* [TASK PROMPT] Below are some records. Return exactly the lines from the one containing "green teddy bear: 1 -> 3" through the one containing "yellow teddy bear: 10 -> 8", both included, and only those.

* [SOURCE DATA]

☆ ☆ ☆ ☆ ☆ ☆ ☆

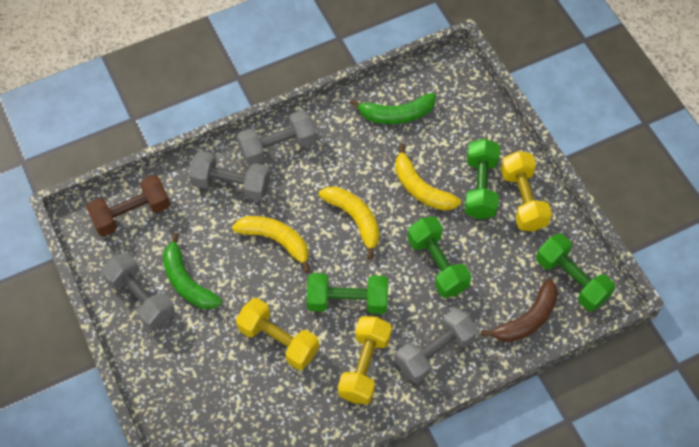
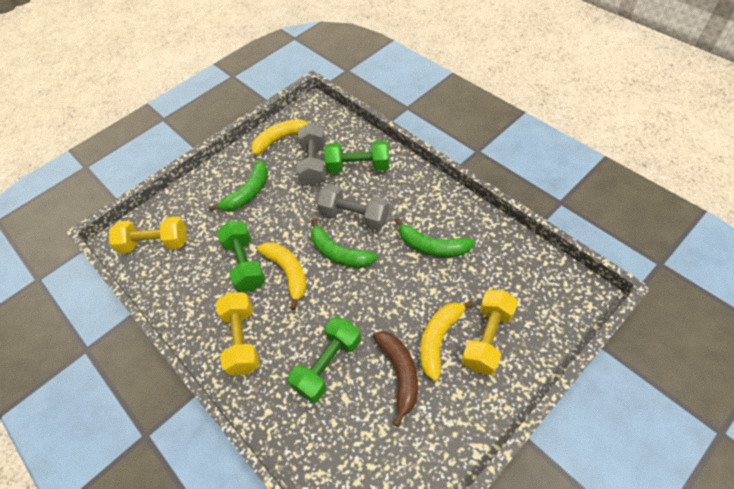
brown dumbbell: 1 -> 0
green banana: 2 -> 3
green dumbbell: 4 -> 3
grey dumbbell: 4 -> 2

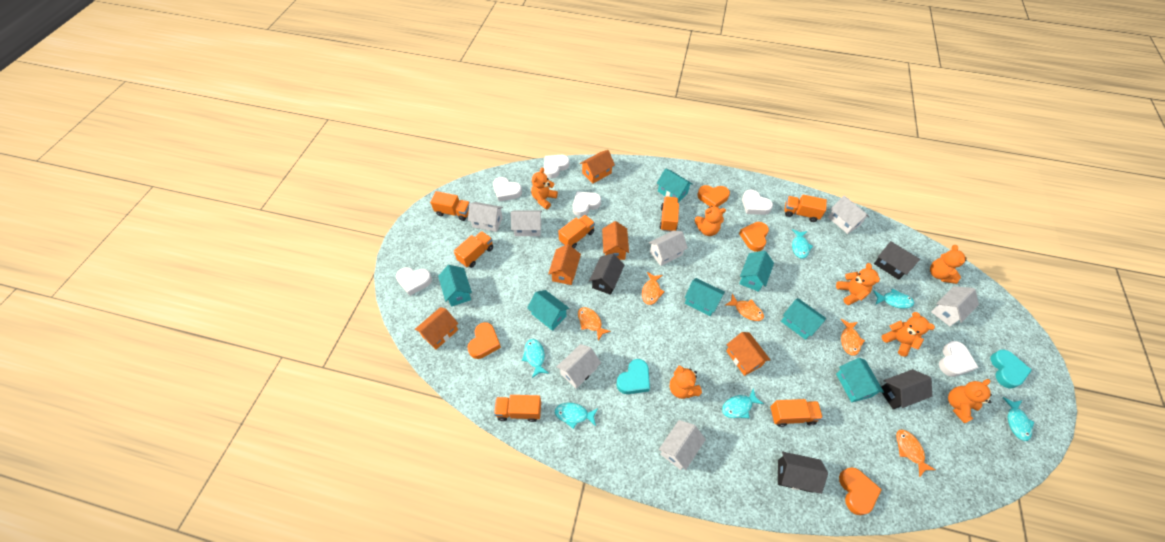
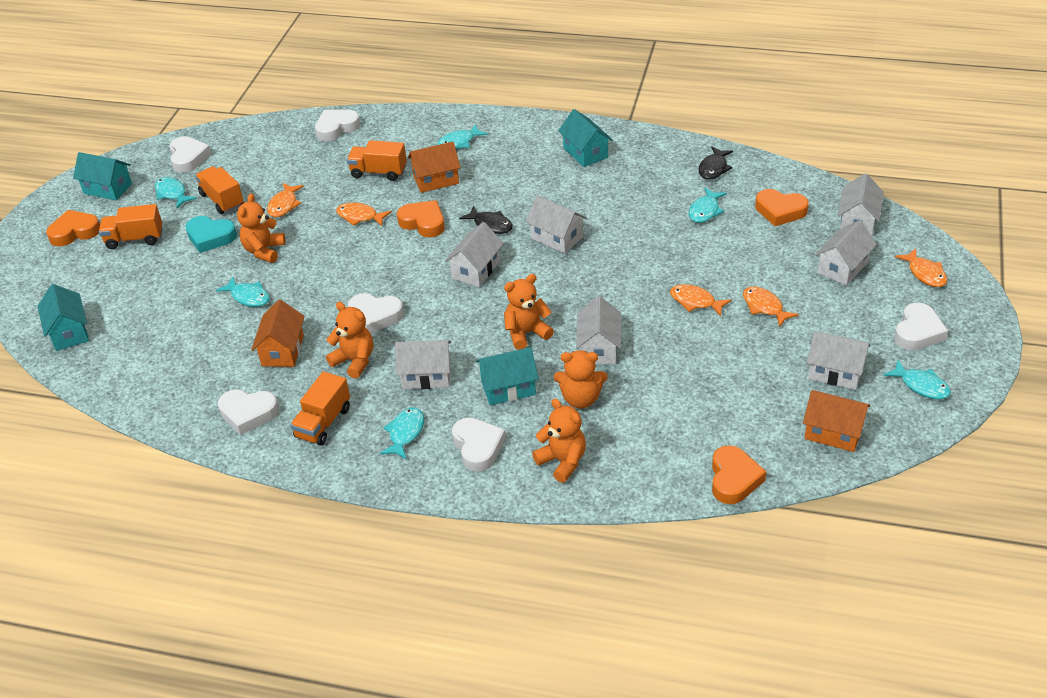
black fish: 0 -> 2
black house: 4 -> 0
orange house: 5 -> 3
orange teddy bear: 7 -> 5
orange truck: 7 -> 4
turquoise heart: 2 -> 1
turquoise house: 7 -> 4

☆ ☆ ☆ ☆ ☆ ☆ ☆

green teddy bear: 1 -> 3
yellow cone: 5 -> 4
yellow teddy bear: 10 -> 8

☆ ☆ ☆ ☆ ☆ ☆ ☆

* [YOUR SOLUTION]
green teddy bear: 1 -> 3
yellow cone: 5 -> 4
yellow teddy bear: 10 -> 8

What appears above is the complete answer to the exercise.